The reply should contain only the lines from the start of the records through the line with "relocated | taśma", reproduced verbatim and without pictures.
----- Entries supplied -----
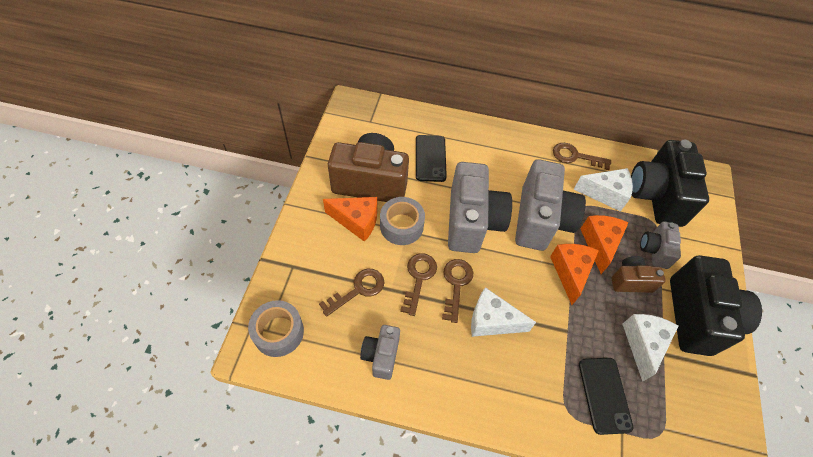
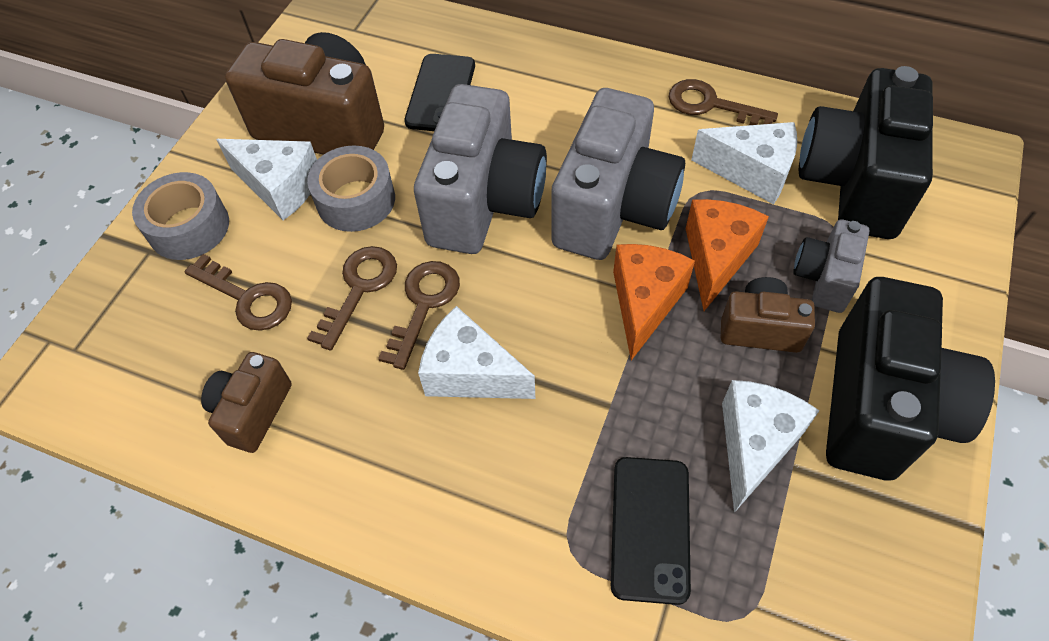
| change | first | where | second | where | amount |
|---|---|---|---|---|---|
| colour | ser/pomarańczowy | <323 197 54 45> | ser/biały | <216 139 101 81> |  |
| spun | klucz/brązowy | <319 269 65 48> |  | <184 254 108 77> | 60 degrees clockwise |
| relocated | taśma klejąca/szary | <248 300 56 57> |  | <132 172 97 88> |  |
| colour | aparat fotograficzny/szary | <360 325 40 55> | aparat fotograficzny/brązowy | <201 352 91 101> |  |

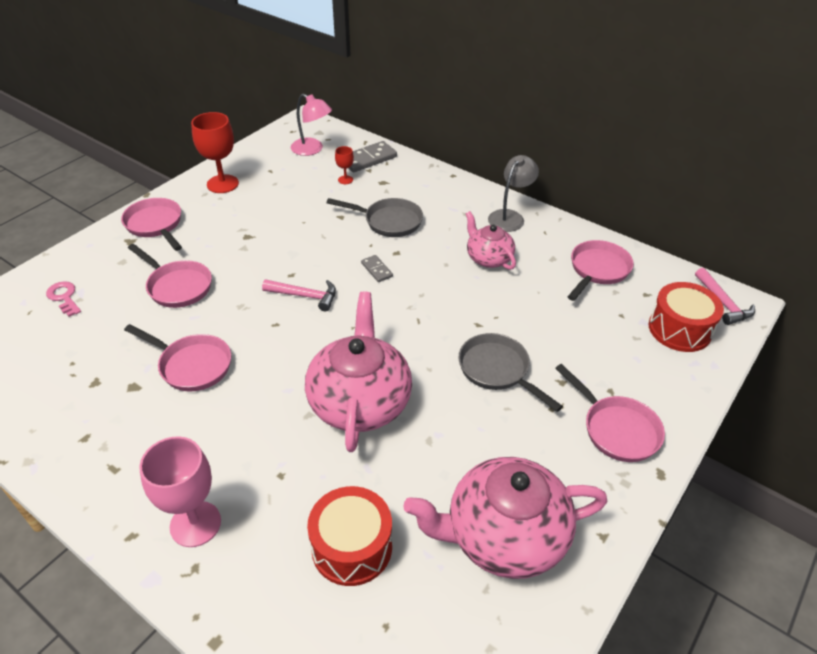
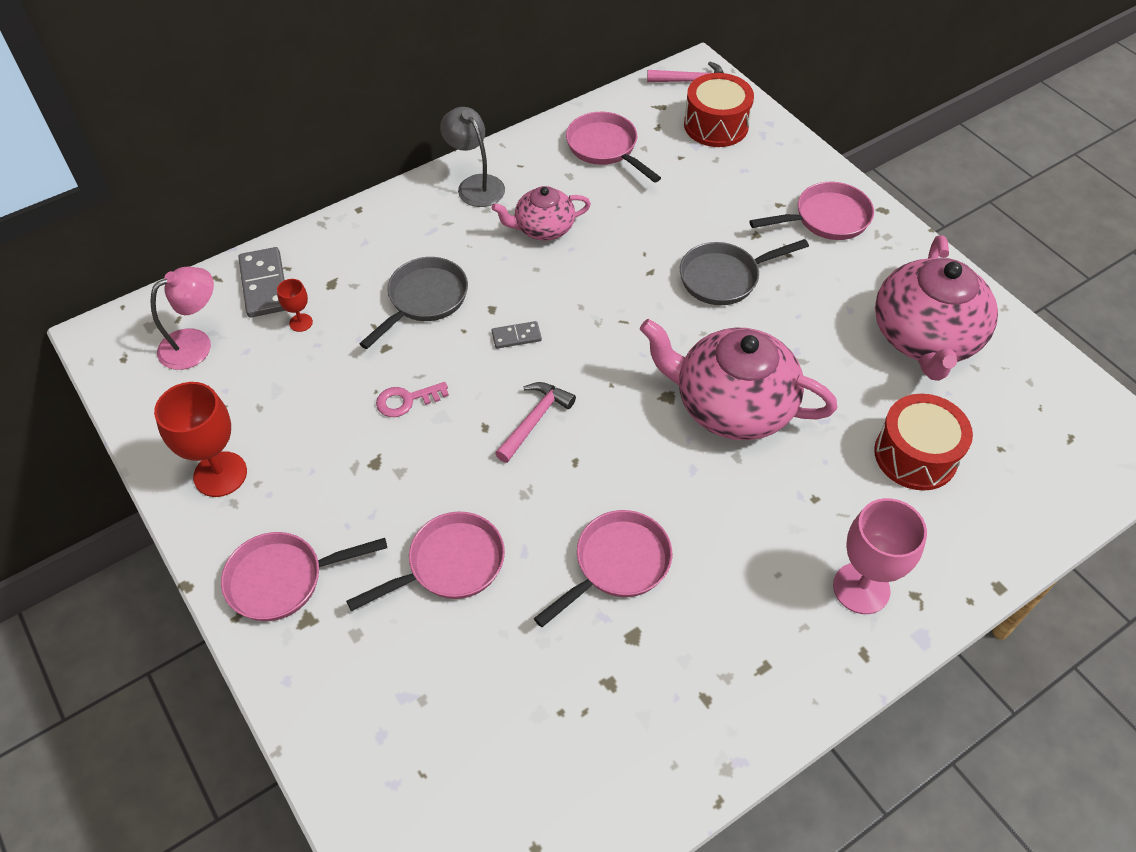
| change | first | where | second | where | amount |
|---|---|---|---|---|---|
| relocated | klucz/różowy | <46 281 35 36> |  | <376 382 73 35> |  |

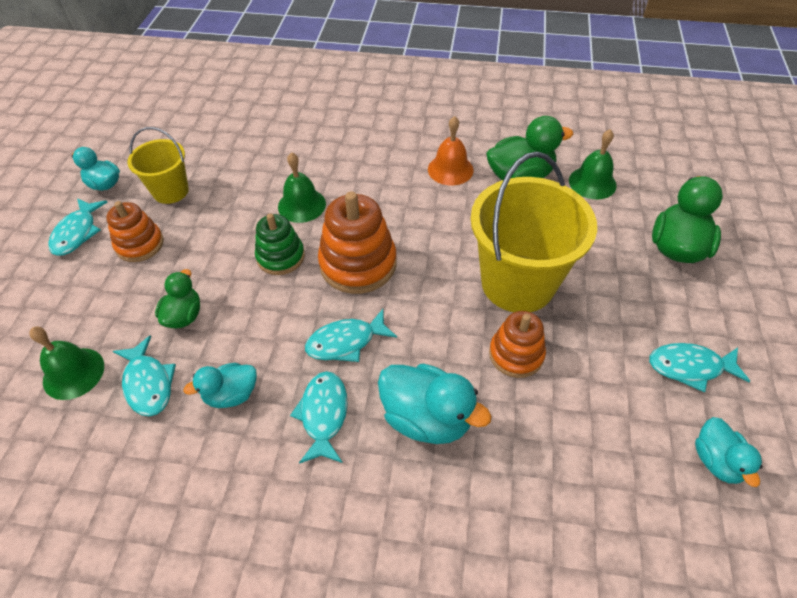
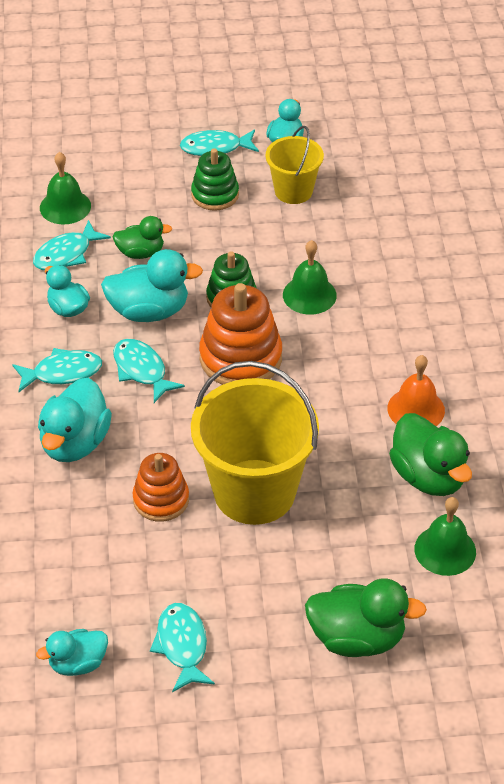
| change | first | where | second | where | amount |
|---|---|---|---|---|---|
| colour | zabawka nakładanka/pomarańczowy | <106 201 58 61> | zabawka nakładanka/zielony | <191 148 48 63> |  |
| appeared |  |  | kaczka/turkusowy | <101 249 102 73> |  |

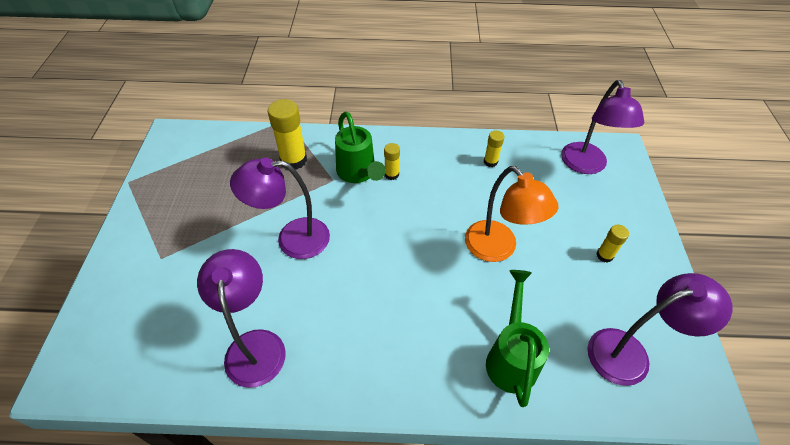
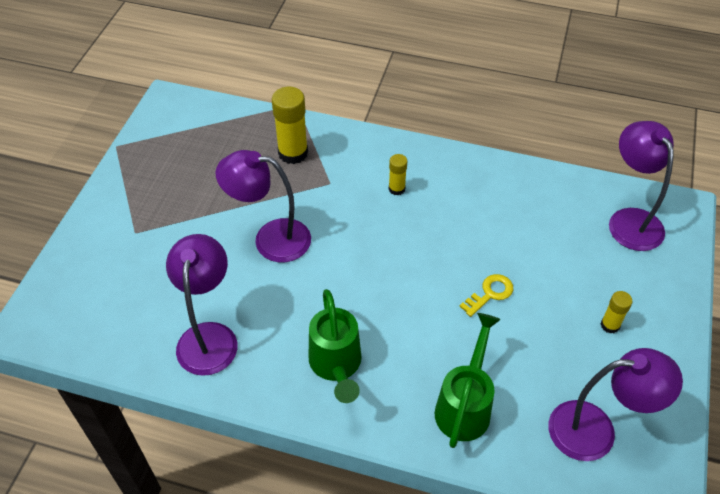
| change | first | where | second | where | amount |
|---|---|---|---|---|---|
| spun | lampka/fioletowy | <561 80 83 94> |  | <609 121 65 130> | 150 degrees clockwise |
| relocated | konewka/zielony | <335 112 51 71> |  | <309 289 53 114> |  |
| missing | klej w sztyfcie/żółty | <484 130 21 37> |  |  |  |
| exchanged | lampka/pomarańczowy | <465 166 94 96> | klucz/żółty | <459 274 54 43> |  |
-----
> **Your solution**
| change | first | where | second | where | amount |
|---|---|---|---|---|---|
| colour | ser/pomarańczowy | <323 197 54 45> | ser/biały | <216 139 101 81> |  |
| spun | klucz/brązowy | <319 269 65 48> |  | <184 254 108 77> | 60 degrees clockwise |
| relocated | taśma klejąca/szary | <248 300 56 57> |  | <132 172 97 88> |  |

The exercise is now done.